[YOUR TASK] Each line of the listing below that includes "none" must be copied.

[DATA TO USE]
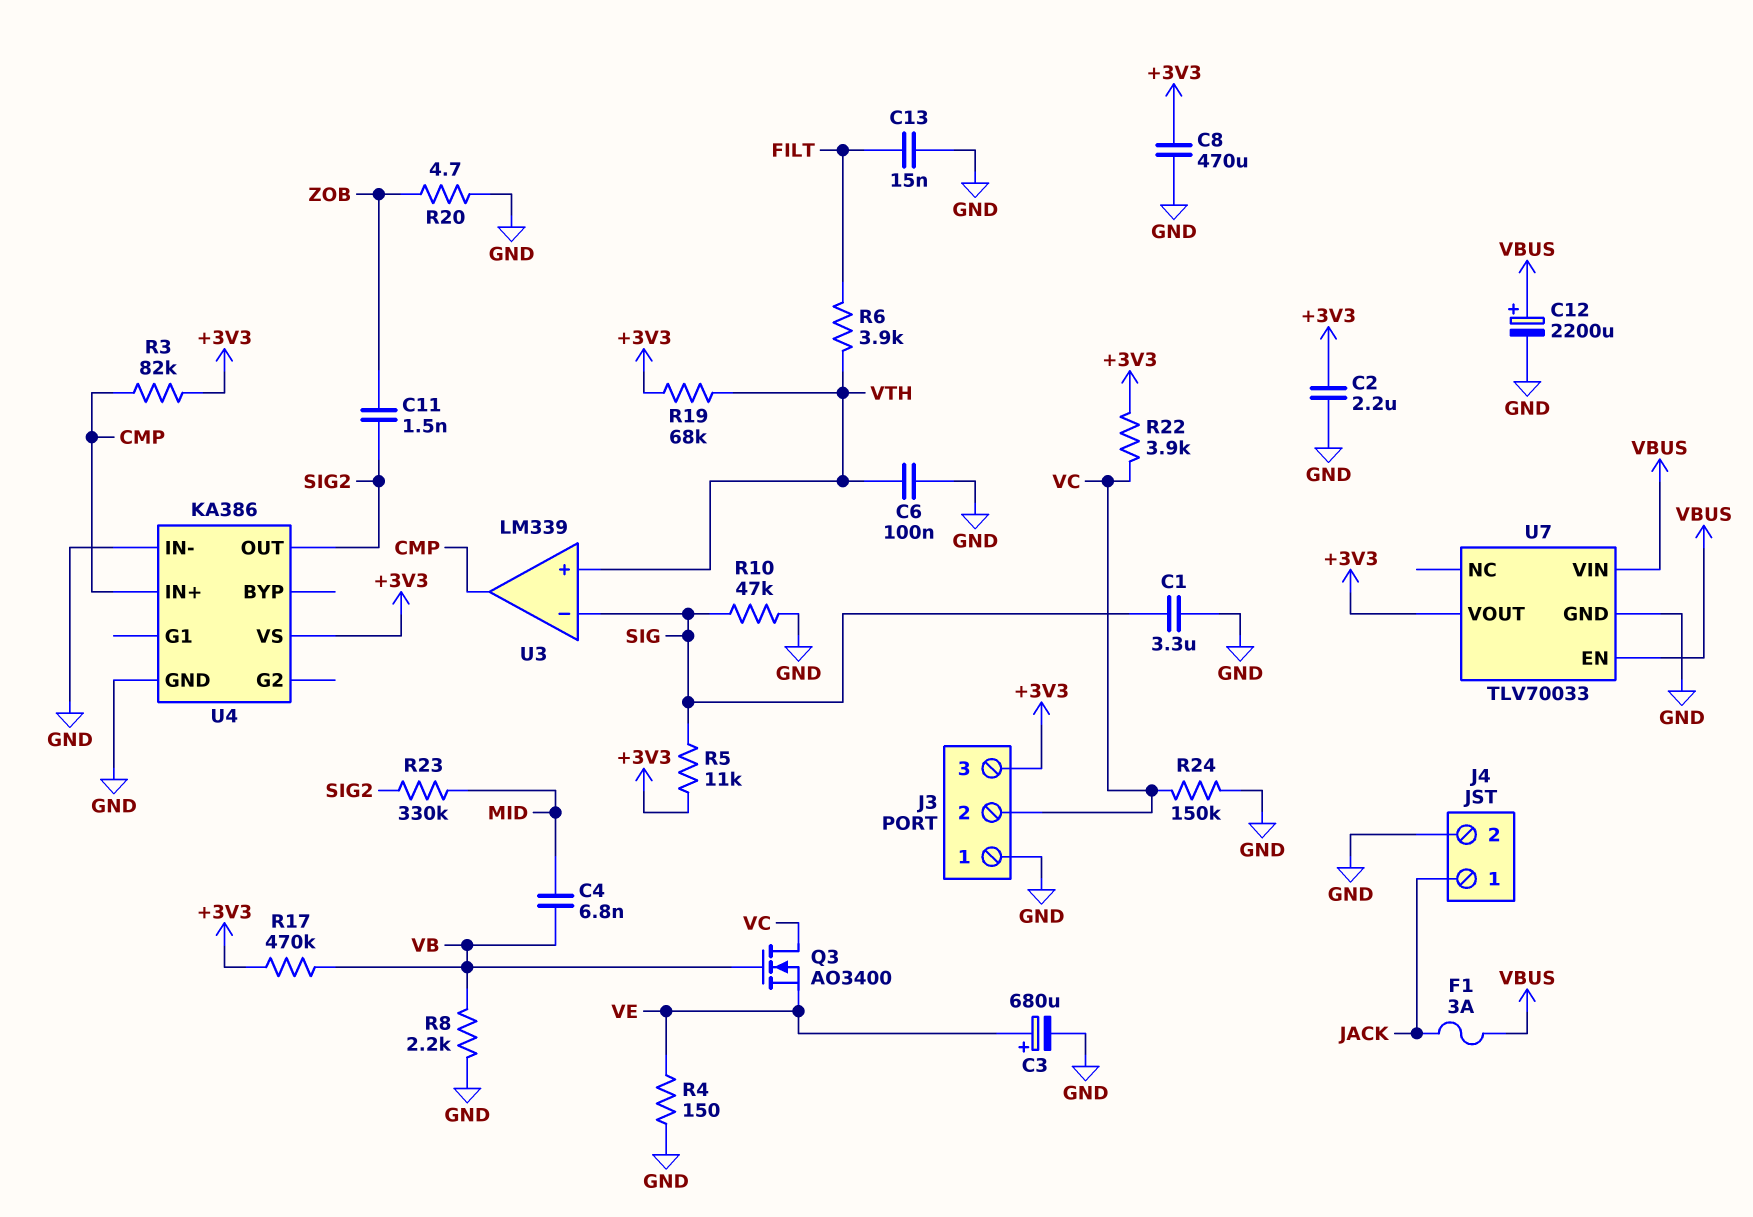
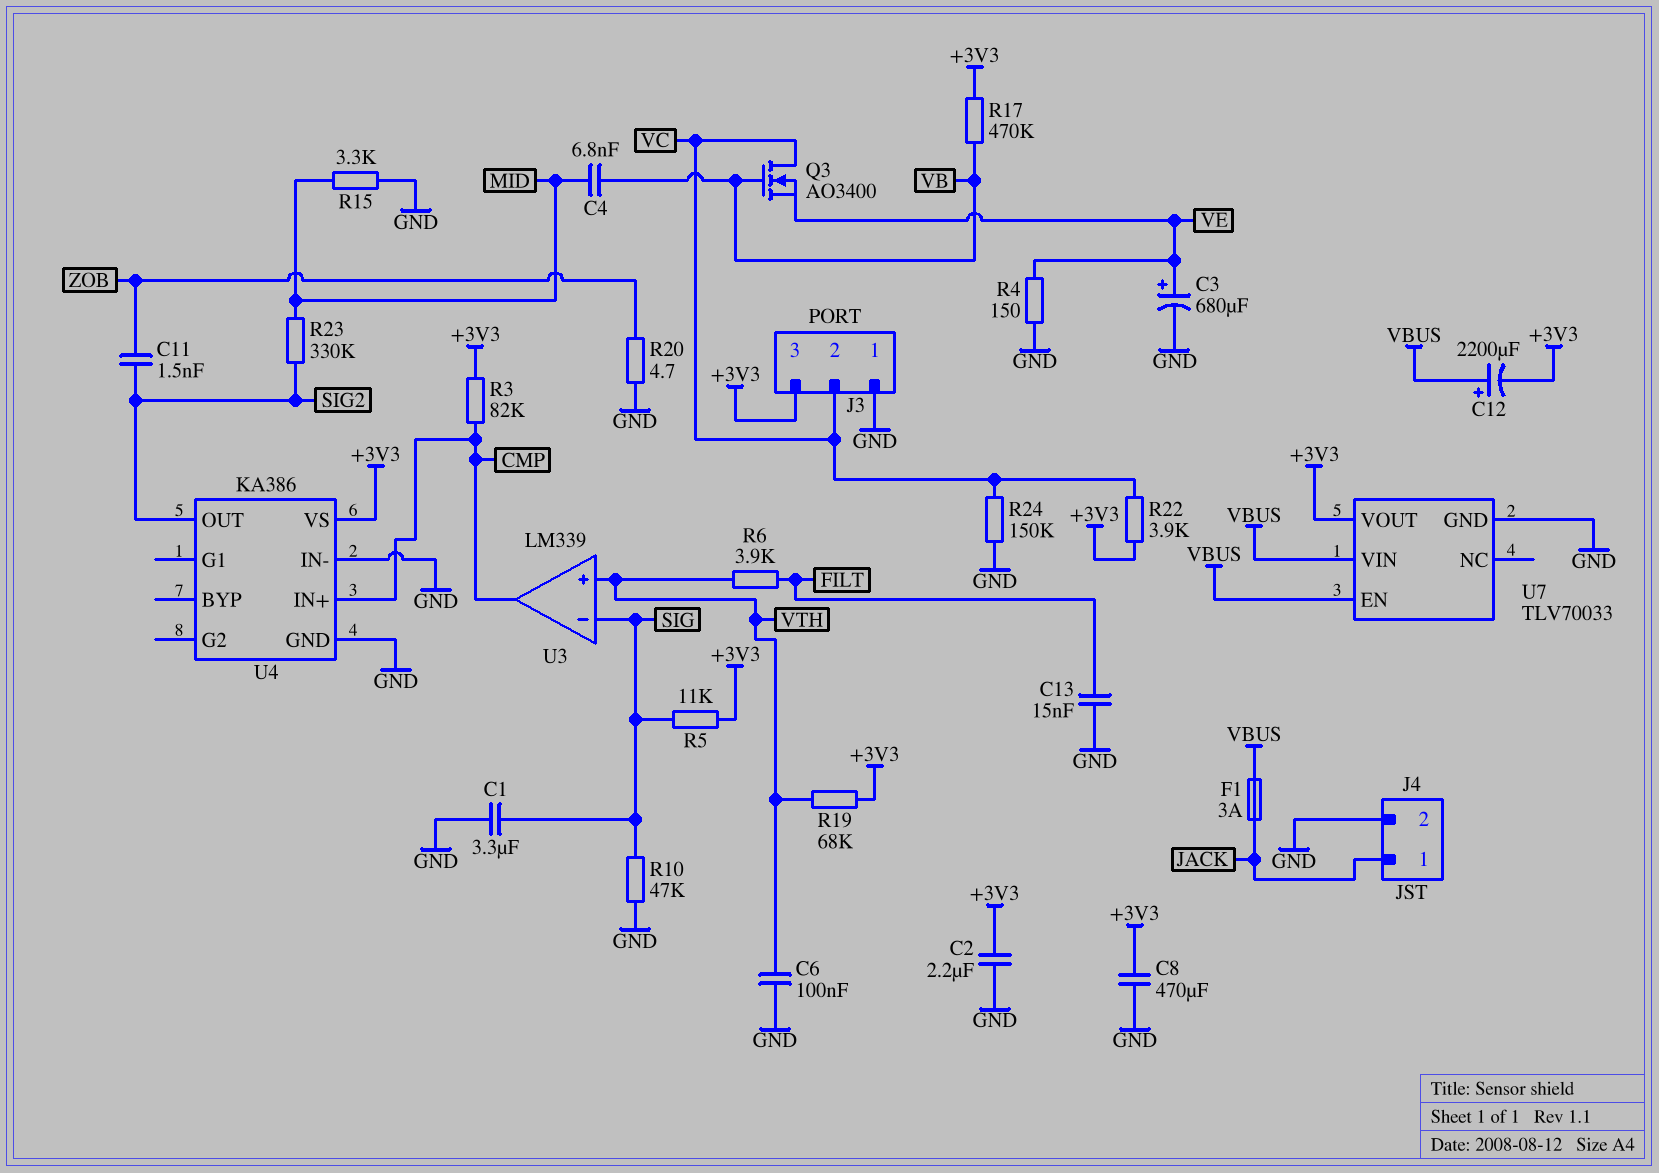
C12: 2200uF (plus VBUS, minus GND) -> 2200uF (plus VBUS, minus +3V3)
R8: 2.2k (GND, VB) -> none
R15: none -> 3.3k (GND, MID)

* * *

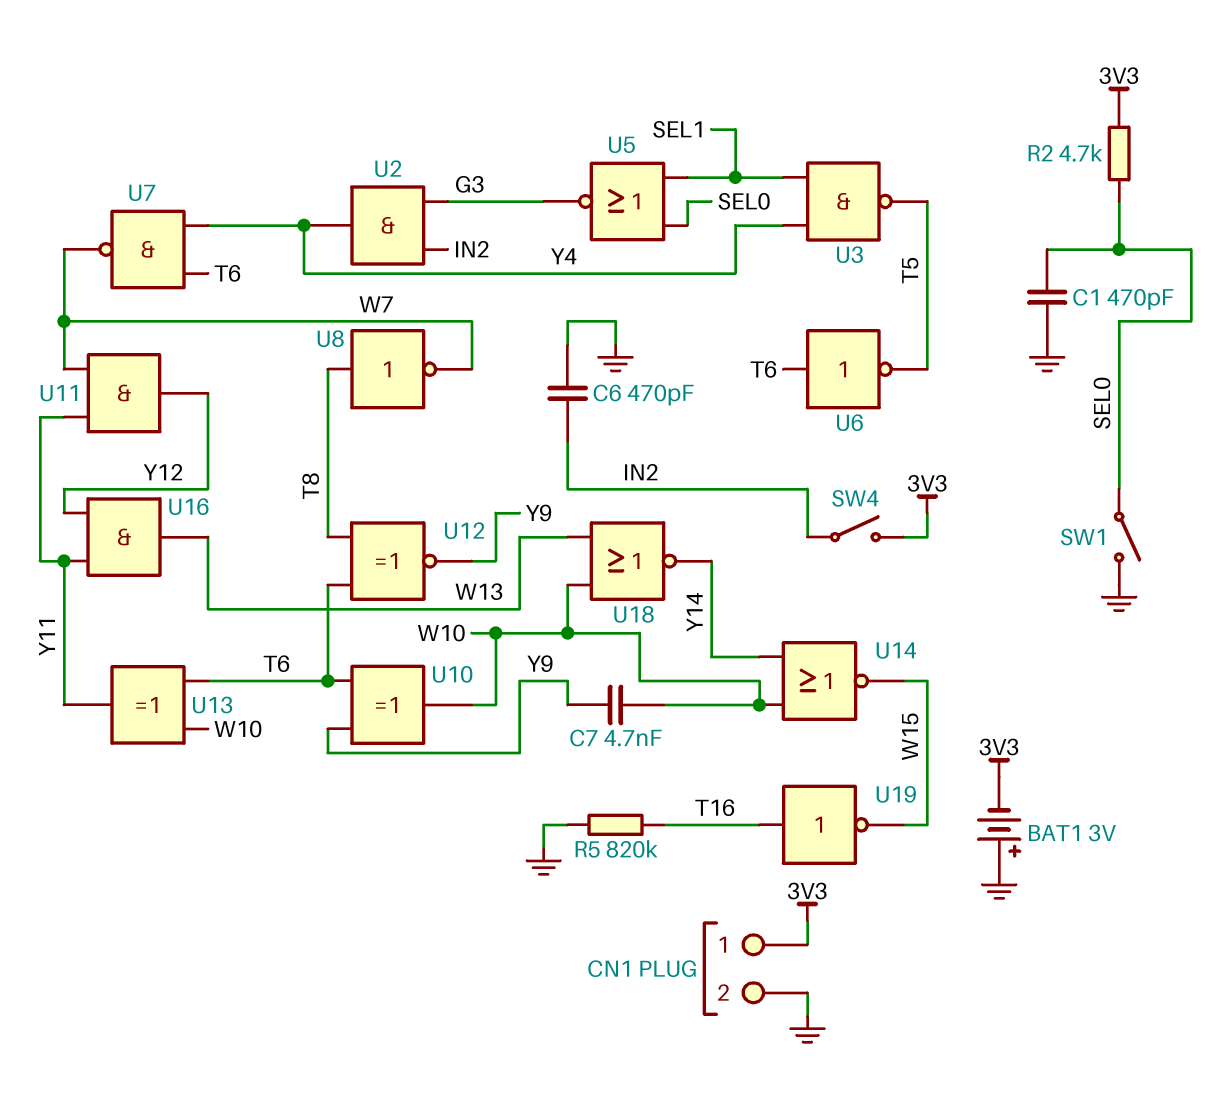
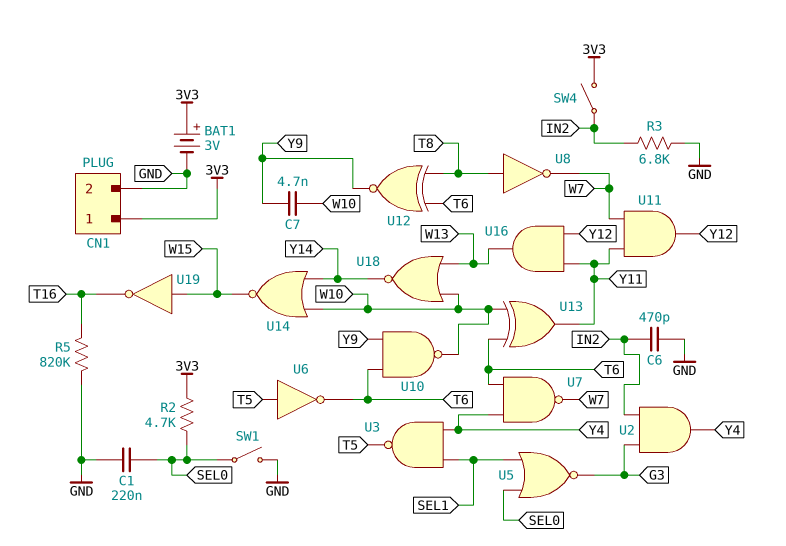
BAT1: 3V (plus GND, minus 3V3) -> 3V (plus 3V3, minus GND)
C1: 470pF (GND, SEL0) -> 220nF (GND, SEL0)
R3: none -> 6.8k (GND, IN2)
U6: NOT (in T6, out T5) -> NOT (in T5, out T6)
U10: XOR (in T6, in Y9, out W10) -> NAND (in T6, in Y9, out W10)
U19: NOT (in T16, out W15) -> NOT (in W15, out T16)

[SOLUTION TO THE PROBLEM]
R8: 2.2k (GND, VB) -> none
R15: none -> 3.3k (GND, MID)
R3: none -> 6.8k (GND, IN2)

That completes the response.